_What you have to do_.
Print the whole listing below exactly, skipping every picture.

_Given data_.
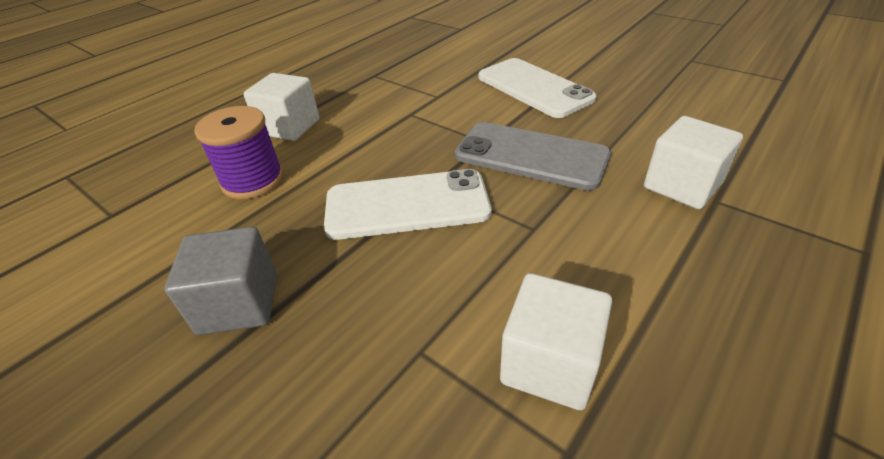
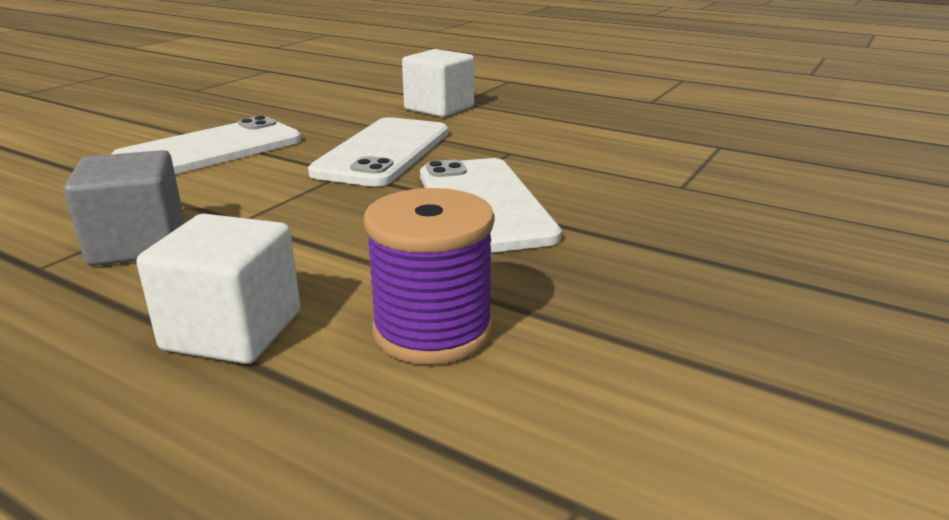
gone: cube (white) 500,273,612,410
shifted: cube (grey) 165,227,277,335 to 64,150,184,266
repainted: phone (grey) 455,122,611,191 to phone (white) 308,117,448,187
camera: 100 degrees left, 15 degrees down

_Reply_.
gone: cube (white) 500,273,612,410
shifted: cube (grey) 165,227,277,335 to 64,150,184,266
repainted: phone (grey) 455,122,611,191 to phone (white) 308,117,448,187
camera: 100 degrees left, 15 degrees down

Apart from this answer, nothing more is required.